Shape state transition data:

****

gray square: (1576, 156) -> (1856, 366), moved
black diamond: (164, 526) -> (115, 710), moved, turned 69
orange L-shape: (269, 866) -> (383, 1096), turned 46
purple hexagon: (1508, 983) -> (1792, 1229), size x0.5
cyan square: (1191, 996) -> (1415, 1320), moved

****

EXERCISE PROMPT
Your answer must be an exact copy of all the entries.

RESULT
gray square: (1576, 156) -> (1856, 366), moved
black diamond: (164, 526) -> (115, 710), moved, turned 69
orange L-shape: (269, 866) -> (383, 1096), turned 46
purple hexagon: (1508, 983) -> (1792, 1229), size x0.5
cyan square: (1191, 996) -> (1415, 1320), moved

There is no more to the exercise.